> [Data for analysis]:
************
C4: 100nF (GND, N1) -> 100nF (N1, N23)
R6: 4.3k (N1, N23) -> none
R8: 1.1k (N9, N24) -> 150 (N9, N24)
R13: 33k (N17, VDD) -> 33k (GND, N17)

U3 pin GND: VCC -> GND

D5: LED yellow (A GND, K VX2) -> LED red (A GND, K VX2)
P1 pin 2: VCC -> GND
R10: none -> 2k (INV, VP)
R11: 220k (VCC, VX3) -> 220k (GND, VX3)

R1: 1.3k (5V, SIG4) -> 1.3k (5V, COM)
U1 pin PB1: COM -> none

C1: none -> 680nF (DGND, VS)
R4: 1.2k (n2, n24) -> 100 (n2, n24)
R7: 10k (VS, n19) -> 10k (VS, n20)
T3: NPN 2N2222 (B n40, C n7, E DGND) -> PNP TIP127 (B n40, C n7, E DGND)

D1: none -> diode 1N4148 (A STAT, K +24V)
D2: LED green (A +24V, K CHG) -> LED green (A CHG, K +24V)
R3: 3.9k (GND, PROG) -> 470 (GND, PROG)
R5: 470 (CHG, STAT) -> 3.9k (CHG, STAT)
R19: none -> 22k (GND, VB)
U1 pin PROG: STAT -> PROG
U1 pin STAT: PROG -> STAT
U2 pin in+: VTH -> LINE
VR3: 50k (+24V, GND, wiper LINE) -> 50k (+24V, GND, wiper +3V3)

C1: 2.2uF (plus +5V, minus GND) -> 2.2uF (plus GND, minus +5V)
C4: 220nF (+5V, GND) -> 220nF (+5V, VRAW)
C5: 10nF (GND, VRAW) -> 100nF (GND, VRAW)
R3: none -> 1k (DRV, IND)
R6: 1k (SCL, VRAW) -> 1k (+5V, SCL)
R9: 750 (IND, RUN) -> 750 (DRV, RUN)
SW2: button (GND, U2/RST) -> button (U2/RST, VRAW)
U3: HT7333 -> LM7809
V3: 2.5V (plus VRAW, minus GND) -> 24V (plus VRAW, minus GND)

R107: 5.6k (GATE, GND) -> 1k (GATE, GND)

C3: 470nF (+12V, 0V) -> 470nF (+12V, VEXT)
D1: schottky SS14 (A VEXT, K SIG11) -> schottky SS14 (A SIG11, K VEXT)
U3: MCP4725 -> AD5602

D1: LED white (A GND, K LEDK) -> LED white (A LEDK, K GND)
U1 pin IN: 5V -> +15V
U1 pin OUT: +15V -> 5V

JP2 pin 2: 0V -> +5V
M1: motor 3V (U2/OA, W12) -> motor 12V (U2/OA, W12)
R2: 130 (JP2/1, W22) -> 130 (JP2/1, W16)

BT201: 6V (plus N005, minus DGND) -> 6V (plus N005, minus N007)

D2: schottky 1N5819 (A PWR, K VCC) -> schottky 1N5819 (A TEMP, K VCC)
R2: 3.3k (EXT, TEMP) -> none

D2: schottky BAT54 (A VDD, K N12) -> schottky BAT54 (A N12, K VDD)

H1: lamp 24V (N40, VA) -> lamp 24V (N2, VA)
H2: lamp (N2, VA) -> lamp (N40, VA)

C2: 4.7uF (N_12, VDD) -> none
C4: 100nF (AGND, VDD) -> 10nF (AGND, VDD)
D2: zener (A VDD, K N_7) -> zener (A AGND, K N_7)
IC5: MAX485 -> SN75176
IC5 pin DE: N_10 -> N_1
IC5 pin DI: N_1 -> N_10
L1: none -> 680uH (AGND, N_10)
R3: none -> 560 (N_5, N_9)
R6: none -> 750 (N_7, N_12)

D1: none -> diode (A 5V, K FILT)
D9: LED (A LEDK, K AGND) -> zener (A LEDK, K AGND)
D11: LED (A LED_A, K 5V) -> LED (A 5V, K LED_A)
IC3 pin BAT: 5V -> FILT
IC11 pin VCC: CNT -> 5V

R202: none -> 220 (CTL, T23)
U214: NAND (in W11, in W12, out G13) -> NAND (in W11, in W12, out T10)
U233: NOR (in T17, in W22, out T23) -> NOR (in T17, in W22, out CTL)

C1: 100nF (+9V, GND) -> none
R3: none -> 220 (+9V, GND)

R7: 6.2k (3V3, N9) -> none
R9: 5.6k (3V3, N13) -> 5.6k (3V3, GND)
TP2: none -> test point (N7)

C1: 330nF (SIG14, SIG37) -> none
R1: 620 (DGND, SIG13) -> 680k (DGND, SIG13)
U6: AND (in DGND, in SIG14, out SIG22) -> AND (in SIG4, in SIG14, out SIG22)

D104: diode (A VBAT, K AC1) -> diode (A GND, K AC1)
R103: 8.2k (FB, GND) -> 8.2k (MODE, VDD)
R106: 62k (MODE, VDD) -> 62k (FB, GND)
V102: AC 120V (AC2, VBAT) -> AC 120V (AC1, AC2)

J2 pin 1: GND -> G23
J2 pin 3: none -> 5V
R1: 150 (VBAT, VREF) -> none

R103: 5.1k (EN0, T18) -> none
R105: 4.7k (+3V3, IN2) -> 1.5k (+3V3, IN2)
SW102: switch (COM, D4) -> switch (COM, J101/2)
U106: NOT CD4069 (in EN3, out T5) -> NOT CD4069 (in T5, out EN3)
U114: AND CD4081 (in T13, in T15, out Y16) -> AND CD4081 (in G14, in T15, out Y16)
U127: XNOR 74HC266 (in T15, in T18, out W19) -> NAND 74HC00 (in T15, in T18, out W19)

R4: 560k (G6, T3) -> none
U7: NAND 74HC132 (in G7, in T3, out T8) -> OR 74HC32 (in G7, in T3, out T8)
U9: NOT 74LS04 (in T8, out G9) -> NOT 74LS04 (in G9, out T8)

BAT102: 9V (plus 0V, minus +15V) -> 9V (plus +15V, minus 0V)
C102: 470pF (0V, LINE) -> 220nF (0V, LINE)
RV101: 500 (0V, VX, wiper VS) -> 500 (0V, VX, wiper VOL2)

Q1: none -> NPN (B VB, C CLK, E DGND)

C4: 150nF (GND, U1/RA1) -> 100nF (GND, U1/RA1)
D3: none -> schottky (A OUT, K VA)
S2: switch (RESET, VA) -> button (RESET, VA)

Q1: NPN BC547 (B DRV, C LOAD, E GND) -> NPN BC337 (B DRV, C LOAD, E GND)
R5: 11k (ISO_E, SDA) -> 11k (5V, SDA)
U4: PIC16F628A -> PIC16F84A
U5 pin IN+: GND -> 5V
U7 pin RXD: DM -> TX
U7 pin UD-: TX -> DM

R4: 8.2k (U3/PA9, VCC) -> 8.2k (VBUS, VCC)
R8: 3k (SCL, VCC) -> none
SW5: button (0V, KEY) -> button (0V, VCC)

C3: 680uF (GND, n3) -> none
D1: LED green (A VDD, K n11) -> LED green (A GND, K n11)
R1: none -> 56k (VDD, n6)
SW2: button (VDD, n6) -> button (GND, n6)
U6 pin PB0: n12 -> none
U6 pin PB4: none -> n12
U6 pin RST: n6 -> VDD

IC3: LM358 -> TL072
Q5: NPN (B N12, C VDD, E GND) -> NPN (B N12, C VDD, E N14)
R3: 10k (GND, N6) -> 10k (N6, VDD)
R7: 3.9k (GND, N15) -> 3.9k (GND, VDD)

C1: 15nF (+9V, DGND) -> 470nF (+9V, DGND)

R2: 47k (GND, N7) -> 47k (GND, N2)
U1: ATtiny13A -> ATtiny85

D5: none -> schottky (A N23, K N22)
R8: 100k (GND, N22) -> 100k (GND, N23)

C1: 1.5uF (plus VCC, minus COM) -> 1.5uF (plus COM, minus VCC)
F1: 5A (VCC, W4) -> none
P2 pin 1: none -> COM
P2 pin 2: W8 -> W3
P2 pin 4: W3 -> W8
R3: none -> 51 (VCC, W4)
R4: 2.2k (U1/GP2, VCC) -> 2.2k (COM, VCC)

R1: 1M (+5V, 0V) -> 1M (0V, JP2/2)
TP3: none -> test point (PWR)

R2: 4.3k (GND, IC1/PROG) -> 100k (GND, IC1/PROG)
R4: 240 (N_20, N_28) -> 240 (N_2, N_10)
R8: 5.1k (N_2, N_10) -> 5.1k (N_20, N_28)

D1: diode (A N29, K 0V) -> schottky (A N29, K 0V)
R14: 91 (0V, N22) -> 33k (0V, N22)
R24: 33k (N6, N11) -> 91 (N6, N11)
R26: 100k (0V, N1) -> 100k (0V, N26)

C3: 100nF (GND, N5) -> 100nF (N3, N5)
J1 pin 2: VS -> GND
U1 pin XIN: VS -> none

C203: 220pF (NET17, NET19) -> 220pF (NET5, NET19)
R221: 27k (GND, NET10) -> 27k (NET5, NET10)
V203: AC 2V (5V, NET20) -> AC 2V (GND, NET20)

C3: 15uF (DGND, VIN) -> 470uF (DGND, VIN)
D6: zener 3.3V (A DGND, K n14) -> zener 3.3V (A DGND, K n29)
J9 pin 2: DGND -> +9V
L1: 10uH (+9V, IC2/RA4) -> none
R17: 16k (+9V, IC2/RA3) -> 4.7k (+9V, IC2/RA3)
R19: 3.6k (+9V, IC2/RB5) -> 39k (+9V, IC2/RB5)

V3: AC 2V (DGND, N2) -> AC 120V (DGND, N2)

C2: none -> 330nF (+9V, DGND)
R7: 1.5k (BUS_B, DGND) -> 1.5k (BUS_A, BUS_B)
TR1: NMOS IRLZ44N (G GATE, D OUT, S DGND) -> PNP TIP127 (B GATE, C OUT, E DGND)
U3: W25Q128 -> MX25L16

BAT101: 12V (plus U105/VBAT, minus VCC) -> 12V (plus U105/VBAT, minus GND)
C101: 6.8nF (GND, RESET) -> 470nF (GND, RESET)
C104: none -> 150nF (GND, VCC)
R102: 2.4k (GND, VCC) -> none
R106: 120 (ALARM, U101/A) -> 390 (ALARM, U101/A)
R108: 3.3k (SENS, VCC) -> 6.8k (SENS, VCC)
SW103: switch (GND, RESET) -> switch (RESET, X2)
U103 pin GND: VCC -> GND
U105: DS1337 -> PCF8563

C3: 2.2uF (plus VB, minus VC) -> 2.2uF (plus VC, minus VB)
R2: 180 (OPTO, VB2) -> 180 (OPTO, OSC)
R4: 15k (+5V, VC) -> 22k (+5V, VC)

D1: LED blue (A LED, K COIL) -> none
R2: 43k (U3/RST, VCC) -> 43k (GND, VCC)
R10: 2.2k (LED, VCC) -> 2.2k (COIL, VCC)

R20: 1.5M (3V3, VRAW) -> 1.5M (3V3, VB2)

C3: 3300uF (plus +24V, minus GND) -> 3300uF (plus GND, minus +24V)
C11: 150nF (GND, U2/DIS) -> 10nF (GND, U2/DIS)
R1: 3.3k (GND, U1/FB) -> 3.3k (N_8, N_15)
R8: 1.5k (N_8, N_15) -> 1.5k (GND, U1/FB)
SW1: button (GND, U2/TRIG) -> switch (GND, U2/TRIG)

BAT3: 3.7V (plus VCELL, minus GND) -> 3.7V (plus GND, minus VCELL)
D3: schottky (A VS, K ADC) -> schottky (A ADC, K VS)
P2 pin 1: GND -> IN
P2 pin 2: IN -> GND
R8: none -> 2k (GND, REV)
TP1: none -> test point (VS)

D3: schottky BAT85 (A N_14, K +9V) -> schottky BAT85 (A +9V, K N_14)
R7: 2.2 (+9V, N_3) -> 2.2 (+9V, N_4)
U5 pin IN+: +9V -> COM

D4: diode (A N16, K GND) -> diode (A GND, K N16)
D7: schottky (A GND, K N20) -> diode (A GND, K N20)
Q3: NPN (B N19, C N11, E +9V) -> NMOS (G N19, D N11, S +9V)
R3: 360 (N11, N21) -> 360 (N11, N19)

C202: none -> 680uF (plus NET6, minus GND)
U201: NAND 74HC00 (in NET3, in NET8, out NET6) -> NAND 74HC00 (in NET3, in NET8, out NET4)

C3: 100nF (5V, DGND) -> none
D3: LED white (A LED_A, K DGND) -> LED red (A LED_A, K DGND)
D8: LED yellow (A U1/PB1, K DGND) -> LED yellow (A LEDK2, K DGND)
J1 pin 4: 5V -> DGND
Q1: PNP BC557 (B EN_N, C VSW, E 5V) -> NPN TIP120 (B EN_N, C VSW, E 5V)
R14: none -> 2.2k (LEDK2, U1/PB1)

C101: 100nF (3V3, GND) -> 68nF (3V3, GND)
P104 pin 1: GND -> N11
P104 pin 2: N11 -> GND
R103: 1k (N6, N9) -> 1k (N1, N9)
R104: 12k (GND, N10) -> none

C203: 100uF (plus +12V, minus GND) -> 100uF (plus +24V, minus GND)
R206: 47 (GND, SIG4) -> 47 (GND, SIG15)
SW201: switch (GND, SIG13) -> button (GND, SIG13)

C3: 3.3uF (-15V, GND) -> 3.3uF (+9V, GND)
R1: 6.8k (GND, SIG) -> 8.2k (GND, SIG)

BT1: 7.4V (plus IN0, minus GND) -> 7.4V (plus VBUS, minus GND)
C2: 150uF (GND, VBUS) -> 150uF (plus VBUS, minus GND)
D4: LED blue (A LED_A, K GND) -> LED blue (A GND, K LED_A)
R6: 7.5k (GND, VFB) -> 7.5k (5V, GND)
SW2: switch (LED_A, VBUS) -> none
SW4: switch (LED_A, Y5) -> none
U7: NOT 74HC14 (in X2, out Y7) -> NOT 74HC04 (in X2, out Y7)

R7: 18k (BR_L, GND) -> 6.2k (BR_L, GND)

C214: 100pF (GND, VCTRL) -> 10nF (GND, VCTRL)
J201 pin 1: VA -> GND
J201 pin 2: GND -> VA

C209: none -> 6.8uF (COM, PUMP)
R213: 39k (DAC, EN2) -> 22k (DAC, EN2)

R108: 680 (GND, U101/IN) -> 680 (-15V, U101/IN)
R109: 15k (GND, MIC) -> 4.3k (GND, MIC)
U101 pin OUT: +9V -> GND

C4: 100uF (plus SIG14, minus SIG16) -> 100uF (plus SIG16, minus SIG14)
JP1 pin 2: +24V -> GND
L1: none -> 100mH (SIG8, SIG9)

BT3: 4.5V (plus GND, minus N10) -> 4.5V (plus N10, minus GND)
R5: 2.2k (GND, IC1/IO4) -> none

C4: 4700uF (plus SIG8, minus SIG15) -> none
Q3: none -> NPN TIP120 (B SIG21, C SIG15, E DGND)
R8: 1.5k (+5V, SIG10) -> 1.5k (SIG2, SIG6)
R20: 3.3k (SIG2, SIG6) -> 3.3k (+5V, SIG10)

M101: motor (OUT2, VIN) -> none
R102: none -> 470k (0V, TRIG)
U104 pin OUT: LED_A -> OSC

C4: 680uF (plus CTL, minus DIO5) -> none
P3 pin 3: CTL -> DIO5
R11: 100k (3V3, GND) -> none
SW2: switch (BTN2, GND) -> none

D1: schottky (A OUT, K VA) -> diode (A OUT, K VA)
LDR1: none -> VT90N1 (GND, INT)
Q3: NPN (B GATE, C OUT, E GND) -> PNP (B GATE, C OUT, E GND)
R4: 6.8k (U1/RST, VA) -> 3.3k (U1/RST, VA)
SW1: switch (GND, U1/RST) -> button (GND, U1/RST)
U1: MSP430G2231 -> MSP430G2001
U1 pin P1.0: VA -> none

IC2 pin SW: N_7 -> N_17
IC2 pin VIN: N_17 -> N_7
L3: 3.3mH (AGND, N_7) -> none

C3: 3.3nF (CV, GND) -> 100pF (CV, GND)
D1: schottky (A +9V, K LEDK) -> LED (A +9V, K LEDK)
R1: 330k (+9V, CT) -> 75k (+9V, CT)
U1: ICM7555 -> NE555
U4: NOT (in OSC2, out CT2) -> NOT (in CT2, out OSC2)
************
> [Task goal]:
Search the listing above for the string "point" and copy each line that has it.

> [Your response]:
TP2: none -> test point (N7)
TP3: none -> test point (PWR)
TP1: none -> test point (VS)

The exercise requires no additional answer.